▸ **Your objective**
Take every line from the listing below that includes "before" and copy it.

-- Supplied records follows --

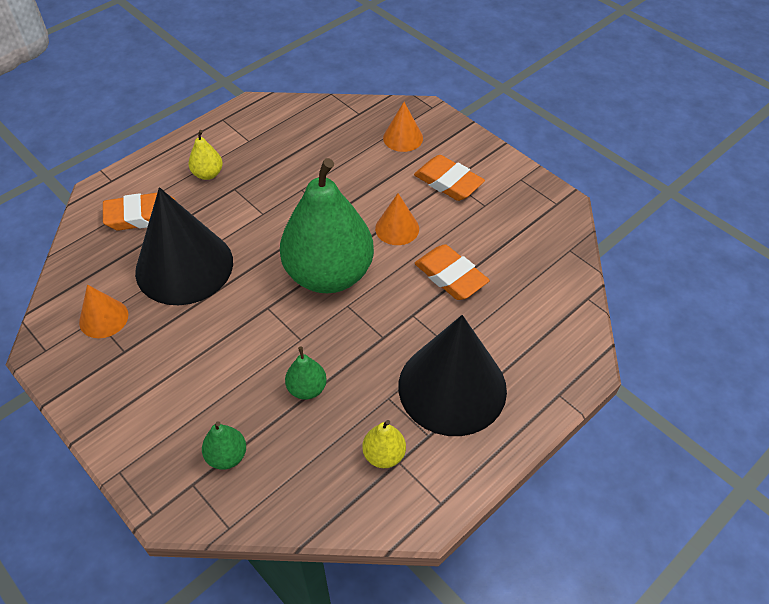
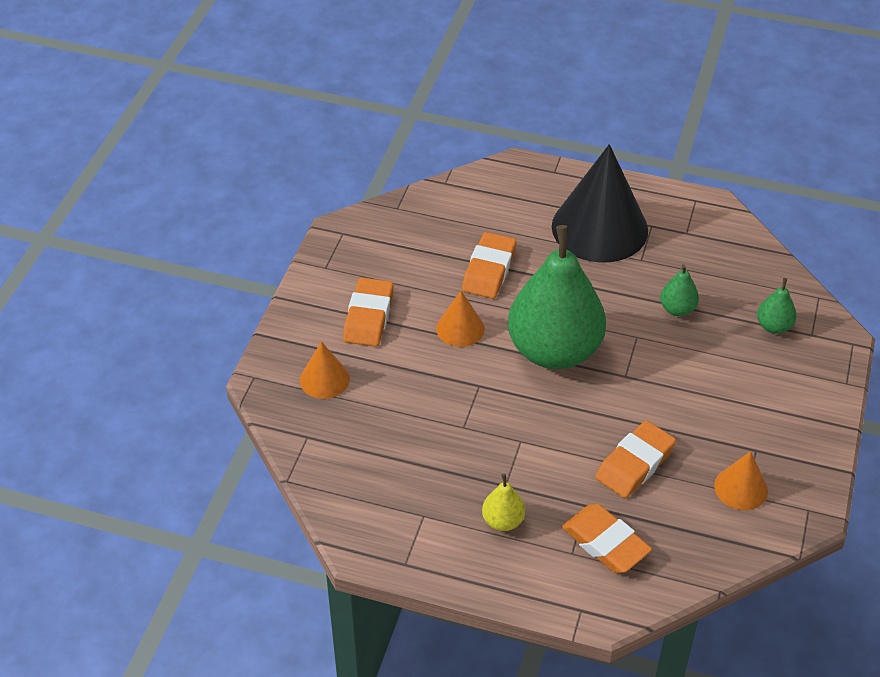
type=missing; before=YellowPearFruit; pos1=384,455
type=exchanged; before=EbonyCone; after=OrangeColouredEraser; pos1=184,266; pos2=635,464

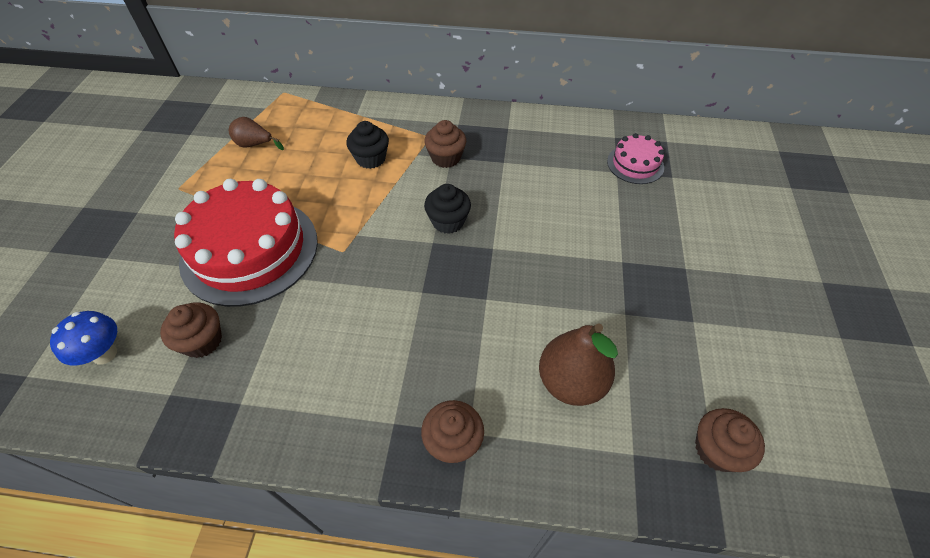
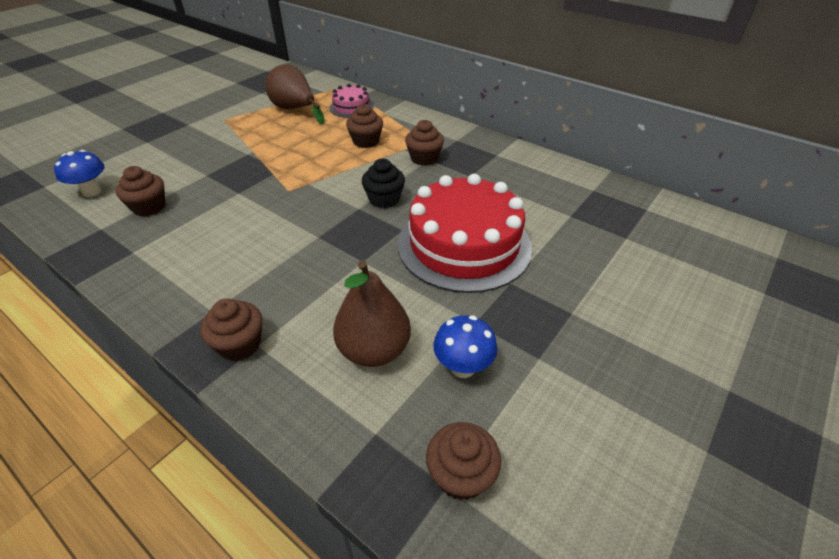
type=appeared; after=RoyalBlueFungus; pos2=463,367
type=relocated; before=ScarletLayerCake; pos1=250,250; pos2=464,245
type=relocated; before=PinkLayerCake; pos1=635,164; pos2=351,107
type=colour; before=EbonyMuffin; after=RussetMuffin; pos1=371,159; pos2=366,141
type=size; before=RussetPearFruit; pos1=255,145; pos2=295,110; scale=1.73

-- Supplied records concluded --

▸ **Result for this task**
type=missing; before=YellowPearFruit; pos1=384,455
type=exchanged; before=EbonyCone; after=OrangeColouredEraser; pos1=184,266; pos2=635,464
type=relocated; before=ScarletLayerCake; pos1=250,250; pos2=464,245
type=relocated; before=PinkLayerCake; pos1=635,164; pos2=351,107
type=colour; before=EbonyMuffin; after=RussetMuffin; pos1=371,159; pos2=366,141
type=size; before=RussetPearFruit; pos1=255,145; pos2=295,110; scale=1.73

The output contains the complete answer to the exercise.